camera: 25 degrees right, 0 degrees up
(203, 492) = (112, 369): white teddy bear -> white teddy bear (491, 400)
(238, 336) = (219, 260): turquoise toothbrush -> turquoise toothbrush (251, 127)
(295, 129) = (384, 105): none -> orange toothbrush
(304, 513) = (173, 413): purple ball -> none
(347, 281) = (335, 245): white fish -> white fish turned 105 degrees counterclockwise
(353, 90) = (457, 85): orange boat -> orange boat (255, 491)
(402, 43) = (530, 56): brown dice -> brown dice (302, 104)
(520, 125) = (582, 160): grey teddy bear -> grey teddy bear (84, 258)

##########

* **WORK ITEM**
A verbatim repeat of all the entries above is the required answer.

* **RESULT OF THIS EXERCISE**
camera: 25 degrees right, 0 degrees up
(203, 492) = (112, 369): white teddy bear -> white teddy bear (491, 400)
(238, 336) = (219, 260): turquoise toothbrush -> turquoise toothbrush (251, 127)
(295, 129) = (384, 105): none -> orange toothbrush
(304, 513) = (173, 413): purple ball -> none
(347, 281) = (335, 245): white fish -> white fish turned 105 degrees counterclockwise
(353, 90) = (457, 85): orange boat -> orange boat (255, 491)
(402, 43) = (530, 56): brown dice -> brown dice (302, 104)
(520, 125) = (582, 160): grey teddy bear -> grey teddy bear (84, 258)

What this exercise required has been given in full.